PROBLEM DETAILS: Everything from the line containing "SCALE pin DT: B3 -> B7" to the end of the records should be reproduced exactly, and nothing before it.

PROVIDED RECORDS:
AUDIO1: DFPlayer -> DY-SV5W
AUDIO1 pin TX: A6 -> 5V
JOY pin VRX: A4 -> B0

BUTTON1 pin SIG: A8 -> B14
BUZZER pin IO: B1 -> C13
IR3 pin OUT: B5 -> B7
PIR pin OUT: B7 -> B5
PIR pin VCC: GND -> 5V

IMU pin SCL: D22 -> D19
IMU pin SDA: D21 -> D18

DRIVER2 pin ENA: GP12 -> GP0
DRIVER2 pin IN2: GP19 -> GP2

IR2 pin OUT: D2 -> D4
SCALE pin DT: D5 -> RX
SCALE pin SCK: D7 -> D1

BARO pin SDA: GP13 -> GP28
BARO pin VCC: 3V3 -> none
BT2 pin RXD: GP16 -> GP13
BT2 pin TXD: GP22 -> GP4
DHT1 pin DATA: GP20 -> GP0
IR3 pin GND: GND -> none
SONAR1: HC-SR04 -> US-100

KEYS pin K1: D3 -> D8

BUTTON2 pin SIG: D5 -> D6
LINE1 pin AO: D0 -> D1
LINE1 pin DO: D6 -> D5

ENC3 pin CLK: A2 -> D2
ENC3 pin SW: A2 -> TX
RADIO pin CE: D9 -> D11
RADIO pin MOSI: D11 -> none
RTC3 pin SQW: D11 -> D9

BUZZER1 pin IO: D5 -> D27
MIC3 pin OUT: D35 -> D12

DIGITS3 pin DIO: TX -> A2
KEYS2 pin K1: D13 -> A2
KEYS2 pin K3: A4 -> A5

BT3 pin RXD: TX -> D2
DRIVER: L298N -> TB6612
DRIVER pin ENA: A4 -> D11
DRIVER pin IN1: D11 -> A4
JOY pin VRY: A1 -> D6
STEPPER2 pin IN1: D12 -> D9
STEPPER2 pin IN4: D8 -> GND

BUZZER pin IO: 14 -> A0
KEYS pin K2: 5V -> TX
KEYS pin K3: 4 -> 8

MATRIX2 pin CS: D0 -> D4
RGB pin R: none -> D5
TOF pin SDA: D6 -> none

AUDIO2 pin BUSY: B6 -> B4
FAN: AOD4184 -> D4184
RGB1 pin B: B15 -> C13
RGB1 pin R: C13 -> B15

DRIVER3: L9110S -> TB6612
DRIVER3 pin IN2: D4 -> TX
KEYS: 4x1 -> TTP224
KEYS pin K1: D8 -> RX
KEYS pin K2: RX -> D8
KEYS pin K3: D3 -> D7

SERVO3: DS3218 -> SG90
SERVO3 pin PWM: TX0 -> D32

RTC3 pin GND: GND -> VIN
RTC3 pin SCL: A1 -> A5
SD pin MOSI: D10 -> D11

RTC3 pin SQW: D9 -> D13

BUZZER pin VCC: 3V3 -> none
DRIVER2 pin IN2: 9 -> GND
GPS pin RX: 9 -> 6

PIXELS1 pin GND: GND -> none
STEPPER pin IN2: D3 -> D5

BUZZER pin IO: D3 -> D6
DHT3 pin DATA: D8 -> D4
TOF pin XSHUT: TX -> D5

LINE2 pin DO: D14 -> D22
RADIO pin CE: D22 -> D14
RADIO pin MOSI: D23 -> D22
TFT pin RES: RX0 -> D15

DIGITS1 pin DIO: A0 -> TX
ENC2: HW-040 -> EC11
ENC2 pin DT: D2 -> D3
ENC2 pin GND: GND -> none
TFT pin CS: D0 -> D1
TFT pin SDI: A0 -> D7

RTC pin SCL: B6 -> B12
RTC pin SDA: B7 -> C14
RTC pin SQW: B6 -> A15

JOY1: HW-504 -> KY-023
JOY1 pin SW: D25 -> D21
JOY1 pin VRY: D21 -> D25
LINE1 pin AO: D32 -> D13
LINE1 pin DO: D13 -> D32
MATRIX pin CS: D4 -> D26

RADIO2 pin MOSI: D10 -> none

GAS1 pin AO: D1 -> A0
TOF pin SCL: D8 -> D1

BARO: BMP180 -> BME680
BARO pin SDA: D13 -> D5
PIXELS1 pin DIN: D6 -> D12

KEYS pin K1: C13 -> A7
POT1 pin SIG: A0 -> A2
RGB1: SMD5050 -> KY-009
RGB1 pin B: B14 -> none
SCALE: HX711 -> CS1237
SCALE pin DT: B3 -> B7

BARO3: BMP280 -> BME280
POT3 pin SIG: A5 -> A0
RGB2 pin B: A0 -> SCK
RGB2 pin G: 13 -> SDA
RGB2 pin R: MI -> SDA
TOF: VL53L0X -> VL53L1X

OUTPUT OF THE TASK:
SCALE pin DT: B3 -> B7

BARO3: BMP280 -> BME280
POT3 pin SIG: A5 -> A0
RGB2 pin B: A0 -> SCK
RGB2 pin G: 13 -> SDA
RGB2 pin R: MI -> SDA
TOF: VL53L0X -> VL53L1X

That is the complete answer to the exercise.